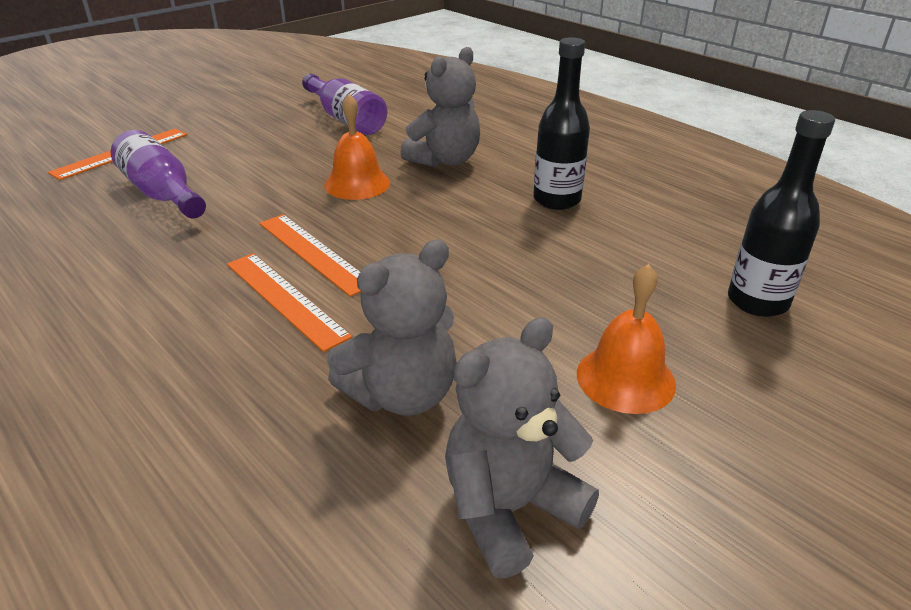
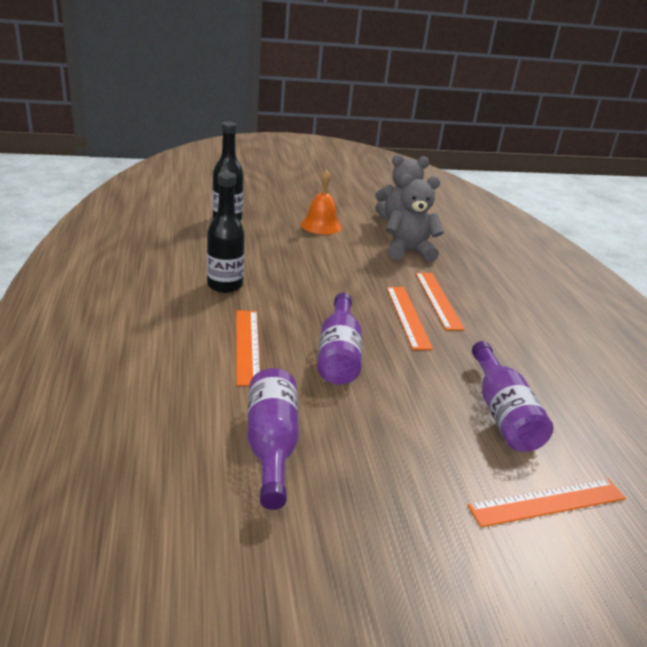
camera: 150 degrees left, 5 degrees down
(357, 184) = (338, 354): orange bell -> purple bottle
(445, 160) = (247, 346): grey teddy bear -> orange ruler

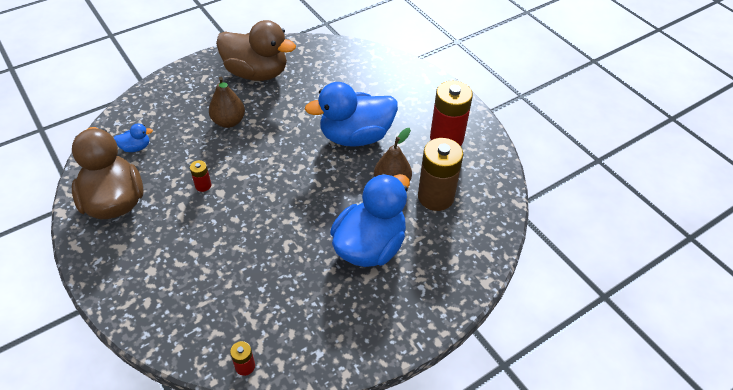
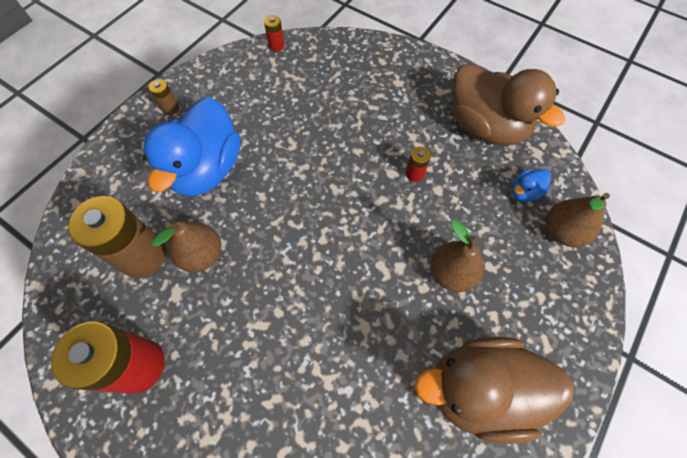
camera: 160 degrees right, 15 degrees up
(137, 119) = (562, 232): none -> brown pear
(355, 136) = (272, 315): blue duck -> none
(388, 322) = (170, 108): none -> brown battery

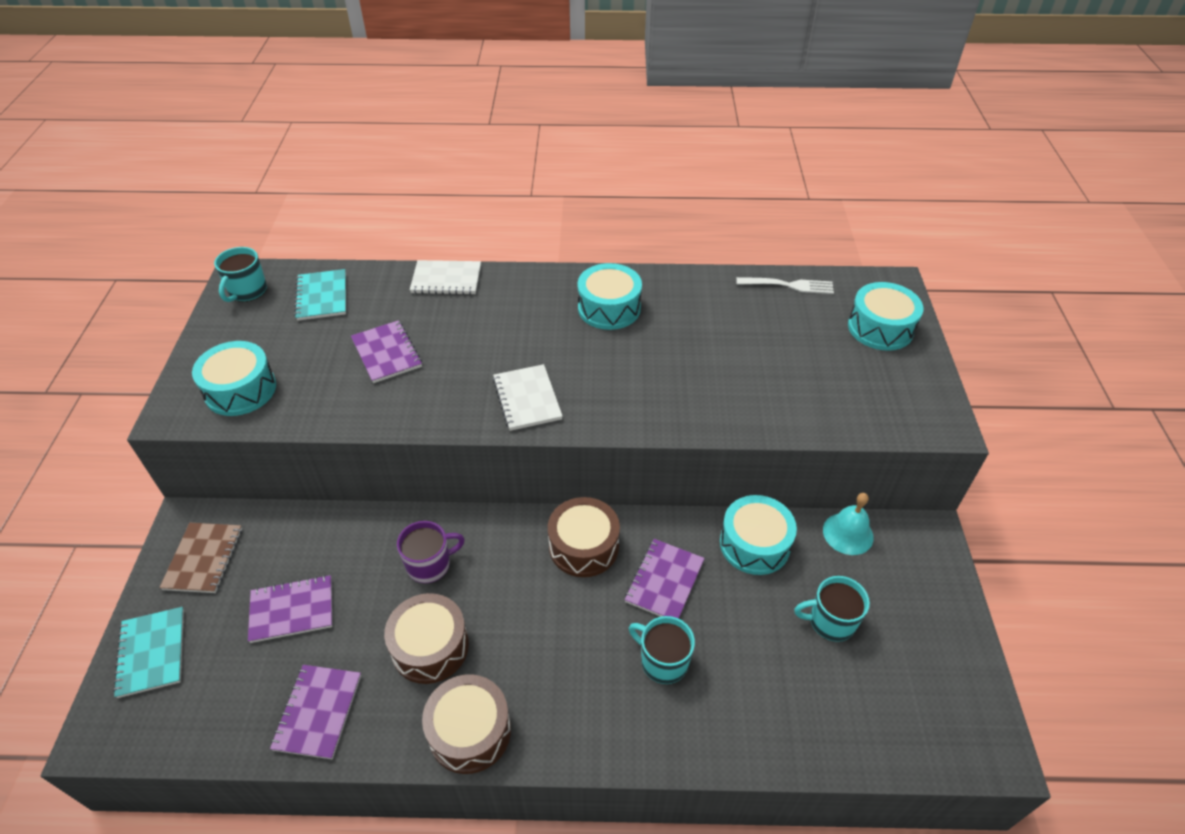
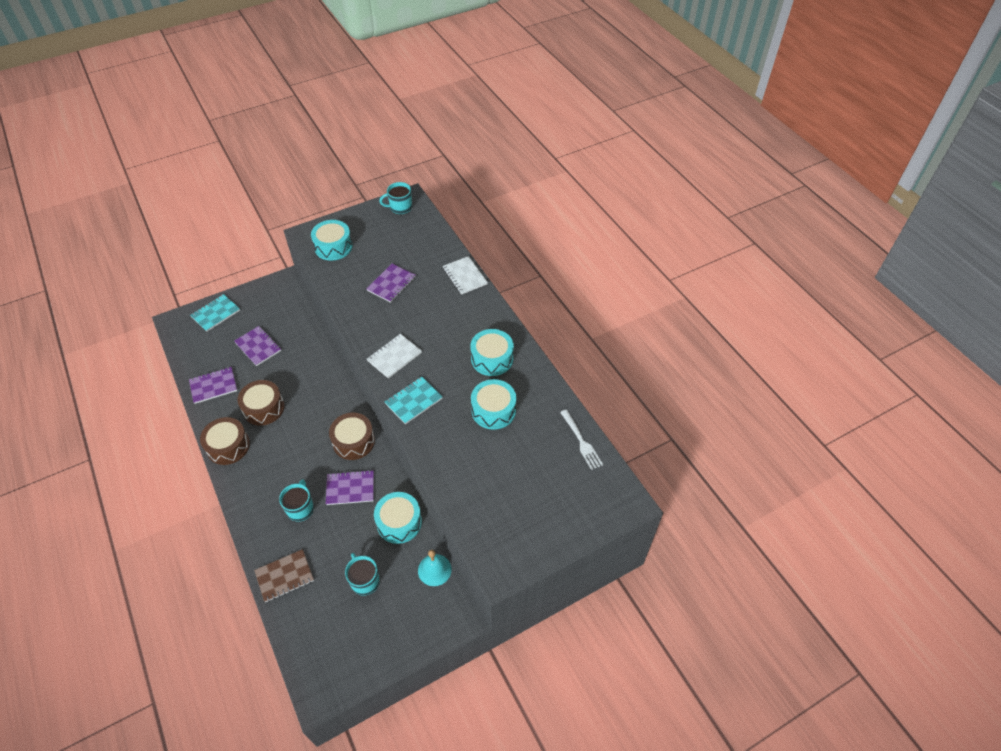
camera: 60 degrees right, 5 degrees up
(203, 559) = (268, 300): brown notebook -> brown notebook (284, 576)
(322, 296) = (416, 236): turquoise notebook -> turquoise notebook (413, 401)
(430, 565) = (308, 383): purple mug -> none
(880, 328) = (574, 508): turquoise drum -> turquoise drum (493, 410)

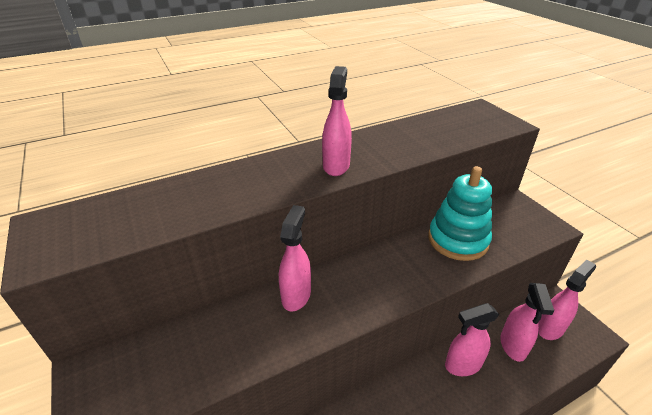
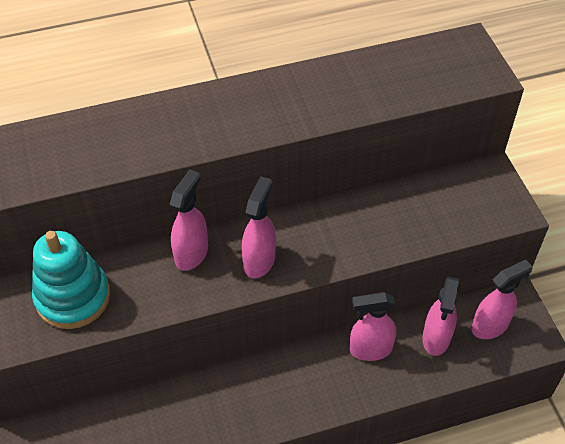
camera: 10 degrees right, 15 degrees up
(336, 165) = (251, 119): pink spray bottle -> pink spray bottle (259, 260)
(458, 240) = (392, 213): turquoise stacking toy -> turquoise stacking toy (73, 297)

----

## Task to complete
Extract every line from the one containing "(336, 165) = (251, 119): pink" through the last line of the data, inclusive, exactly as written.

## Exercise solution
(336, 165) = (251, 119): pink spray bottle -> pink spray bottle (259, 260)
(458, 240) = (392, 213): turquoise stacking toy -> turquoise stacking toy (73, 297)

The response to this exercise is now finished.